◆ Source data:
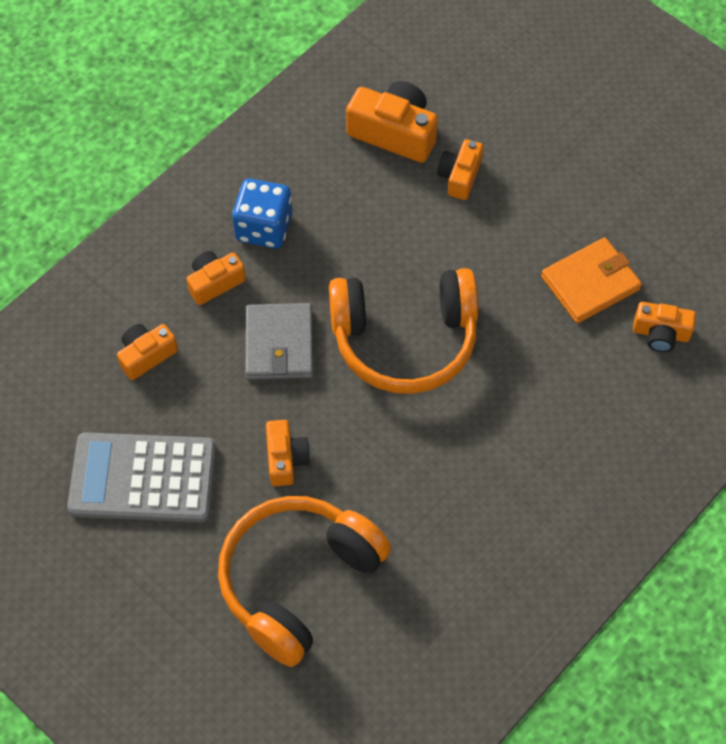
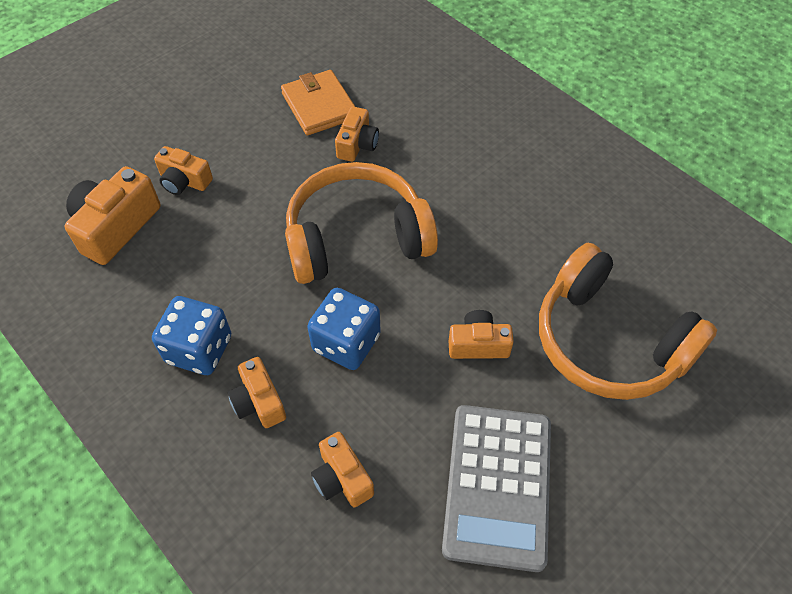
camera: 85 degrees left, 5 degrees down
(279, 344) = (346, 343): grey wallet -> blue dice
(405, 340) = (356, 238): orange headphones -> orange headphones turned 105 degrees counterclockwise
(661, 334) = (374, 71): orange camera -> orange camera (357, 144)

◆ What is expected: Whenever a line of the data includes "orange", copy that line.

◆ Completed task:
(405, 340) = (356, 238): orange headphones -> orange headphones turned 105 degrees counterclockwise
(661, 334) = (374, 71): orange camera -> orange camera (357, 144)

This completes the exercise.